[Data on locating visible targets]

******

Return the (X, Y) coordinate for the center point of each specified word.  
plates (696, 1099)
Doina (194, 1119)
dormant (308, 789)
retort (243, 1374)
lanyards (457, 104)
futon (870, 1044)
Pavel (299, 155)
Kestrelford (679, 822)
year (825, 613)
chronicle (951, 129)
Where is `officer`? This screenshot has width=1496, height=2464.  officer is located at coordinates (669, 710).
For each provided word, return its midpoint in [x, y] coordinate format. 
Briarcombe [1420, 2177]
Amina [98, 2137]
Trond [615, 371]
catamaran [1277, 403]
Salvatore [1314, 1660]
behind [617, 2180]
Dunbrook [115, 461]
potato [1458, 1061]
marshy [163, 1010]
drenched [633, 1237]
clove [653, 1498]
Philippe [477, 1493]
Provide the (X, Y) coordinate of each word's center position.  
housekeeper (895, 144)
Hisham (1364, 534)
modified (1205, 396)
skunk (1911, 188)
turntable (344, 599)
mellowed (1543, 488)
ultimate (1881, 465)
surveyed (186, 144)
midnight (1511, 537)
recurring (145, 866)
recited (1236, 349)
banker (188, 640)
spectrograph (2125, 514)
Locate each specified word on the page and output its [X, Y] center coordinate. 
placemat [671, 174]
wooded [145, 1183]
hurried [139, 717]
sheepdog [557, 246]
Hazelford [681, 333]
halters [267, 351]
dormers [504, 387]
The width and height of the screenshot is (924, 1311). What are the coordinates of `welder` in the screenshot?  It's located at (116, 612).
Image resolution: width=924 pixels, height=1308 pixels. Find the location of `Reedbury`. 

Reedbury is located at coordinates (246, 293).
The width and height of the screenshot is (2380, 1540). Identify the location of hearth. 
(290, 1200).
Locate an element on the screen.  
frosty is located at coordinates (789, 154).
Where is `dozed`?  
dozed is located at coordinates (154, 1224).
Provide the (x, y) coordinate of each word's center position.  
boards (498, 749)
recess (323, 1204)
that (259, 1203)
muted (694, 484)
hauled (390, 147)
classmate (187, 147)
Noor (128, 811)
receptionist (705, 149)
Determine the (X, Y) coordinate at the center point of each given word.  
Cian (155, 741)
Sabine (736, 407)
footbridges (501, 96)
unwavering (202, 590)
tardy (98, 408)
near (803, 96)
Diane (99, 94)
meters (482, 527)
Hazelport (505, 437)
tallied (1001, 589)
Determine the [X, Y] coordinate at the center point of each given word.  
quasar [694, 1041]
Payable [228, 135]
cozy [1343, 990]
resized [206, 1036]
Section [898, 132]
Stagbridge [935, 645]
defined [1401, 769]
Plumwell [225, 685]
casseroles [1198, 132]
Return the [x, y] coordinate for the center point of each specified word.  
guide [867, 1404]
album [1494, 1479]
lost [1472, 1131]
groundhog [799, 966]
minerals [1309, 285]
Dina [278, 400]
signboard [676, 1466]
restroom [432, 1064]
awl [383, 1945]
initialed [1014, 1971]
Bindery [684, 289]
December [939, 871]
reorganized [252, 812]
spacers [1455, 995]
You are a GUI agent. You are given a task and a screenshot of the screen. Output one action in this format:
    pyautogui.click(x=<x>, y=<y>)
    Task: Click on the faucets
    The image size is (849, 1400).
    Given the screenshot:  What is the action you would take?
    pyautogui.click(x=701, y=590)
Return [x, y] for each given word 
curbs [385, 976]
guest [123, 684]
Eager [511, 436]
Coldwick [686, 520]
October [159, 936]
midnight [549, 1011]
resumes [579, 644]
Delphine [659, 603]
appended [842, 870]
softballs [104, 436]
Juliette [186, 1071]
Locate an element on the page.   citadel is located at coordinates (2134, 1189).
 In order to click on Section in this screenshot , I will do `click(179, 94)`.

******

Problem: Write out every row above word for word, with nothing changed or left out.

Result:
Return the (X, Y) coordinate for the center point of each specified word.  
plates (696, 1099)
Doina (194, 1119)
dormant (308, 789)
retort (243, 1374)
lanyards (457, 104)
futon (870, 1044)
Pavel (299, 155)
Kestrelford (679, 822)
year (825, 613)
chronicle (951, 129)
Where is `officer`? This screenshot has width=1496, height=2464.  officer is located at coordinates (669, 710).
For each provided word, return its midpoint in [x, y] coordinate format. 
Briarcombe [1420, 2177]
Amina [98, 2137]
Trond [615, 371]
catamaran [1277, 403]
Salvatore [1314, 1660]
behind [617, 2180]
Dunbrook [115, 461]
potato [1458, 1061]
marshy [163, 1010]
drenched [633, 1237]
clove [653, 1498]
Philippe [477, 1493]
Provide the (X, Y) coordinate of each word's center position.  
housekeeper (895, 144)
Hisham (1364, 534)
modified (1205, 396)
skunk (1911, 188)
turntable (344, 599)
mellowed (1543, 488)
ultimate (1881, 465)
surveyed (186, 144)
midnight (1511, 537)
recurring (145, 866)
recited (1236, 349)
banker (188, 640)
spectrograph (2125, 514)
Locate each specified word on the page and output its [X, Y] center coordinate. 
placemat [671, 174]
wooded [145, 1183]
hurried [139, 717]
sheepdog [557, 246]
Hazelford [681, 333]
halters [267, 351]
dormers [504, 387]
The width and height of the screenshot is (924, 1311). What are the coordinates of `welder` in the screenshot?  It's located at (116, 612).
Image resolution: width=924 pixels, height=1308 pixels. Find the location of `Reedbury`. 

Reedbury is located at coordinates (246, 293).
The width and height of the screenshot is (2380, 1540). Identify the location of hearth. 
(290, 1200).
Locate an element on the screen.  
frosty is located at coordinates (789, 154).
Where is `dozed`?  
dozed is located at coordinates (154, 1224).
Provide the (x, y) coordinate of each word's center position.  
boards (498, 749)
recess (323, 1204)
that (259, 1203)
muted (694, 484)
hauled (390, 147)
classmate (187, 147)
Noor (128, 811)
receptionist (705, 149)
Determine the (X, Y) coordinate at the center point of each given word.  
Cian (155, 741)
Sabine (736, 407)
footbridges (501, 96)
unwavering (202, 590)
tardy (98, 408)
near (803, 96)
Diane (99, 94)
meters (482, 527)
Hazelport (505, 437)
tallied (1001, 589)
Determine the [X, Y] coordinate at the center point of each given word.  
quasar [694, 1041]
Payable [228, 135]
cozy [1343, 990]
resized [206, 1036]
Section [898, 132]
Stagbridge [935, 645]
defined [1401, 769]
Plumwell [225, 685]
casseroles [1198, 132]
Return the [x, y] coordinate for the center point of each specified word.  
guide [867, 1404]
album [1494, 1479]
lost [1472, 1131]
groundhog [799, 966]
minerals [1309, 285]
Dina [278, 400]
signboard [676, 1466]
restroom [432, 1064]
awl [383, 1945]
initialed [1014, 1971]
Bindery [684, 289]
December [939, 871]
reorganized [252, 812]
spacers [1455, 995]
You are a GUI agent. You are given a task and a screenshot of the screen. Output one action in this format:
    pyautogui.click(x=<x>, y=<y>)
    Task: Click on the faucets
    The image size is (849, 1400).
    Given the screenshot:  What is the action you would take?
    pyautogui.click(x=701, y=590)
Return [x, y] for each given word 
curbs [385, 976]
guest [123, 684]
Eager [511, 436]
Coldwick [686, 520]
October [159, 936]
midnight [549, 1011]
resumes [579, 644]
Delphine [659, 603]
appended [842, 870]
softballs [104, 436]
Juliette [186, 1071]
Locate an element on the page.   citadel is located at coordinates (2134, 1189).
 In order to click on Section in this screenshot , I will do `click(179, 94)`.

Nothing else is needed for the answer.